Extract each line of the material that follows exactly and omit its pictures.
(Data extract)
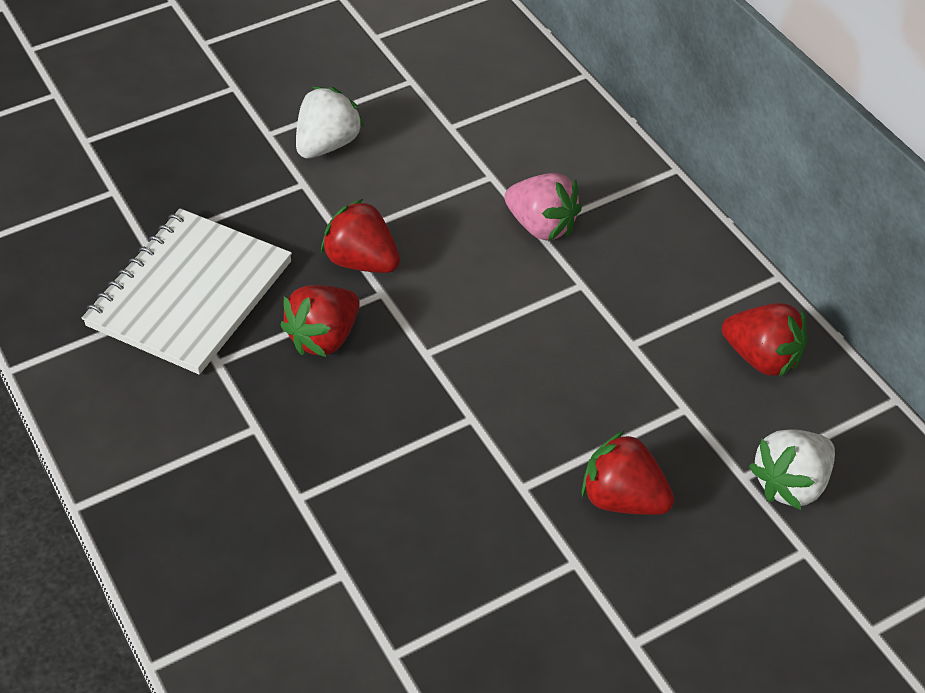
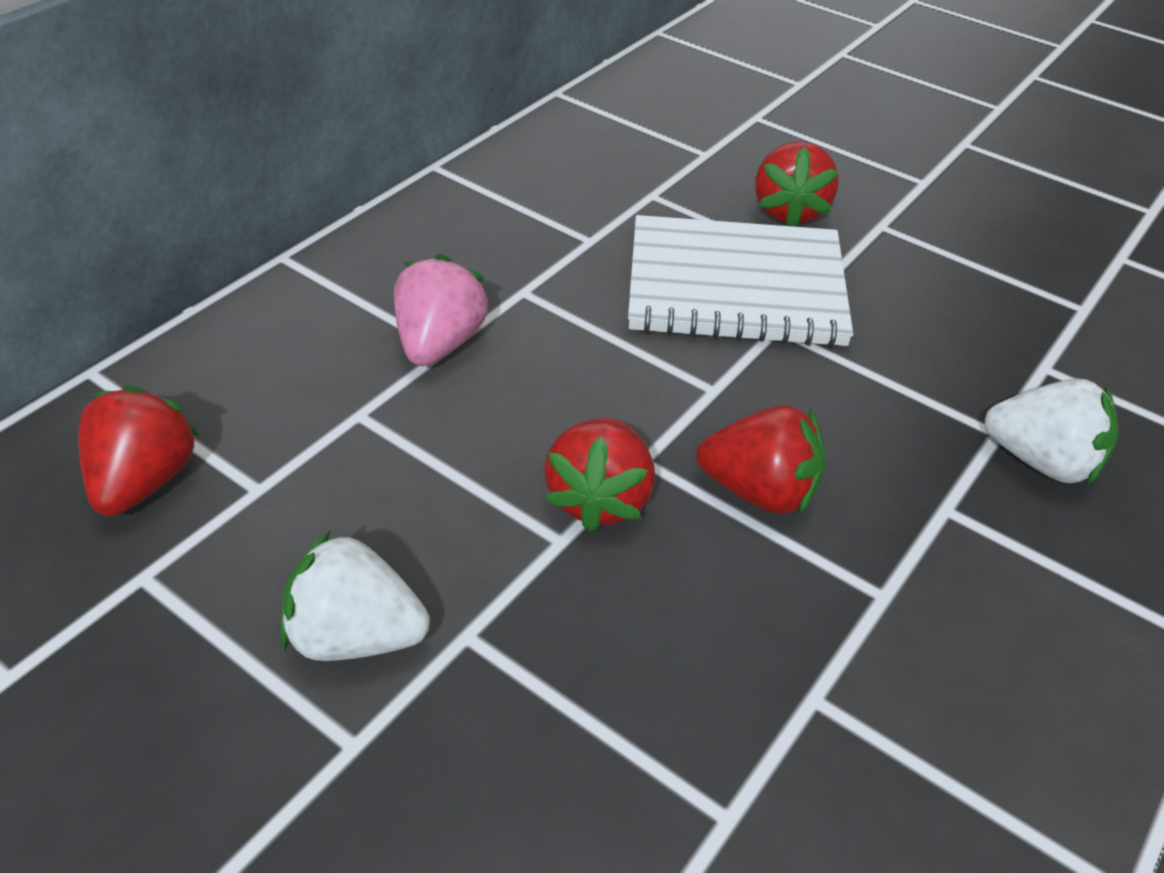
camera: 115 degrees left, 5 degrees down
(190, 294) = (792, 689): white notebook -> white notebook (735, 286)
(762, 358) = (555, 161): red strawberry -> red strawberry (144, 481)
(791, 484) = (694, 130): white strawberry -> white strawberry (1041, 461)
(End Data extract)
### Written solution
camera: 115 degrees left, 5 degrees down
(190, 294) = (792, 689): white notebook -> white notebook (735, 286)
(762, 358) = (555, 161): red strawberry -> red strawberry (144, 481)
(791, 484) = (694, 130): white strawberry -> white strawberry (1041, 461)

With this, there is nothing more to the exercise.